**PROBLEM TO WORK ON**. Give all of the data below again exactly, and drop the images.

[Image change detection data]
● ● ● ● ● ● ●

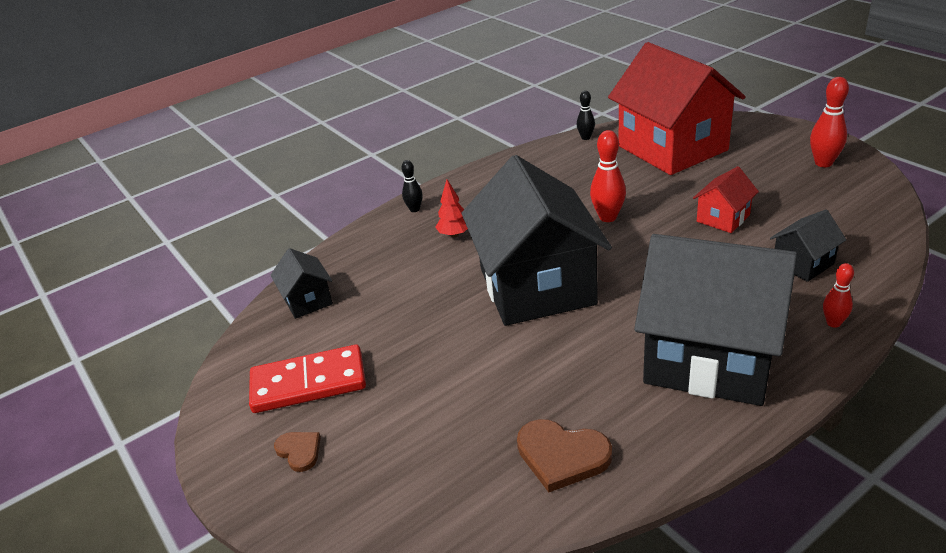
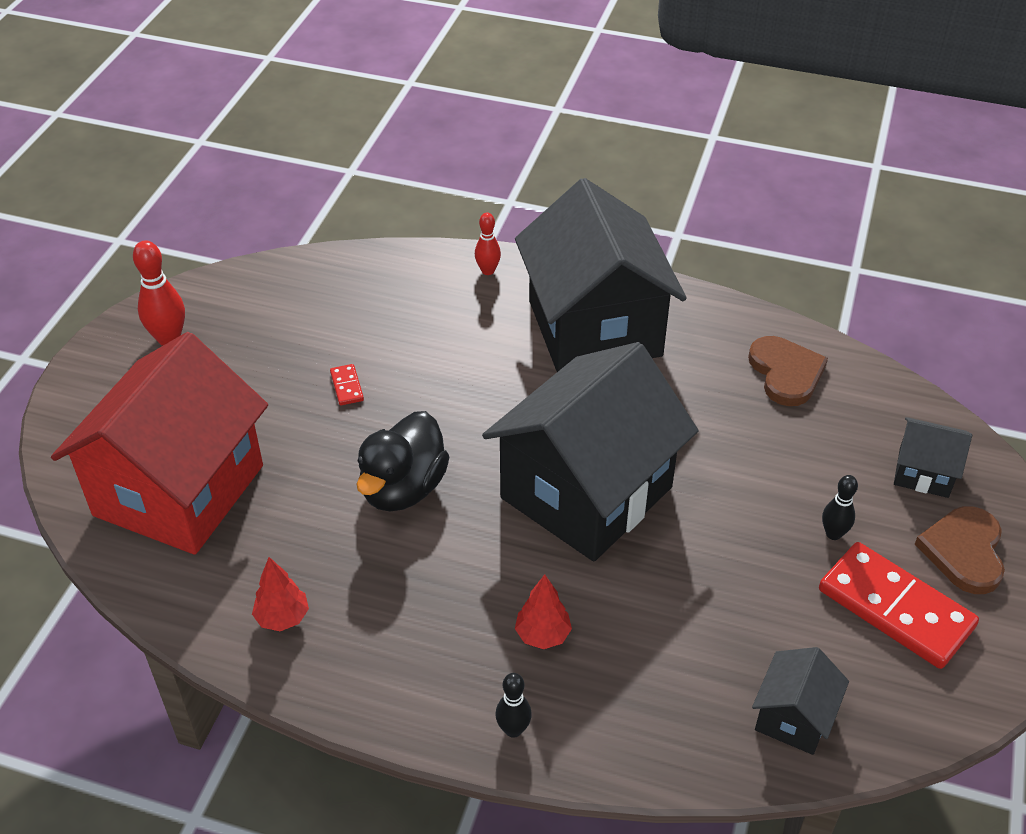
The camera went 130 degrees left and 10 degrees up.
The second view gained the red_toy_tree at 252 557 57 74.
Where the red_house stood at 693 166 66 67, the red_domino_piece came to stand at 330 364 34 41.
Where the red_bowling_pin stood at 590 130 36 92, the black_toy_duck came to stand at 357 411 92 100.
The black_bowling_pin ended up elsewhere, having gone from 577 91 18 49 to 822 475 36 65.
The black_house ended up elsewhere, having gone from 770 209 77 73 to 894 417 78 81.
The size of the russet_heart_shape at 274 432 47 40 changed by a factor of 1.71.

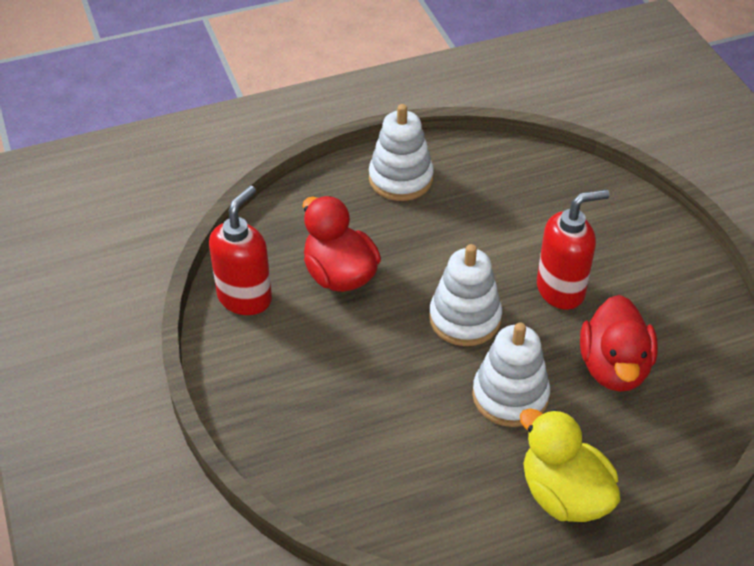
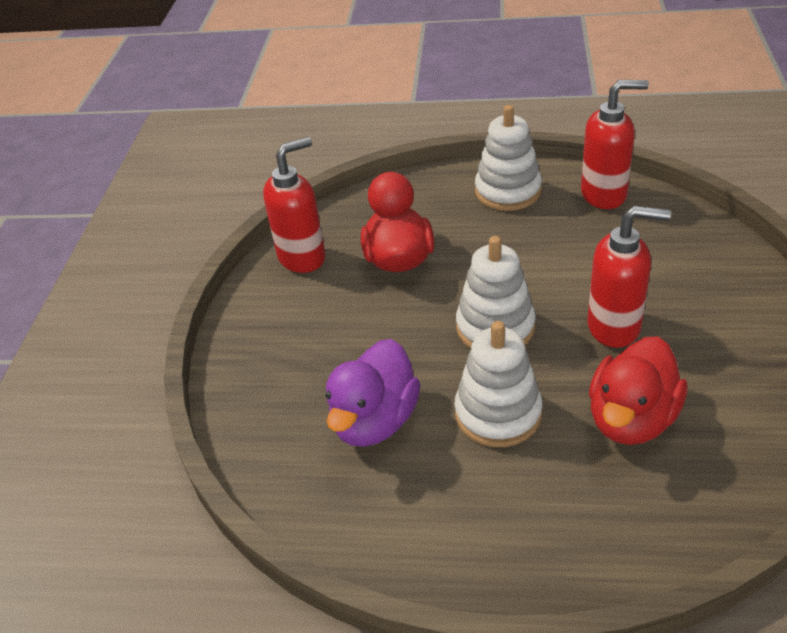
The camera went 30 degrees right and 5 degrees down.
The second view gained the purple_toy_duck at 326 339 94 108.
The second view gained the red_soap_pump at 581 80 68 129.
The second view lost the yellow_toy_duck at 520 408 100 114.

● ● ● ● ● ● ●

**RESPONSE AREA**.
The camera went 130 degrees left and 10 degrees up.
The second view gained the red_toy_tree at 252 557 57 74.
Where the red_house stood at 693 166 66 67, the red_domino_piece came to stand at 330 364 34 41.
Where the red_bowling_pin stood at 590 130 36 92, the black_toy_duck came to stand at 357 411 92 100.
The black_bowling_pin ended up elsewhere, having gone from 577 91 18 49 to 822 475 36 65.
The black_house ended up elsewhere, having gone from 770 209 77 73 to 894 417 78 81.
The size of the russet_heart_shape at 274 432 47 40 changed by a factor of 1.71.

The camera went 30 degrees right and 5 degrees down.
The second view gained the purple_toy_duck at 326 339 94 108.
The second view gained the red_soap_pump at 581 80 68 129.
The second view lost the yellow_toy_duck at 520 408 100 114.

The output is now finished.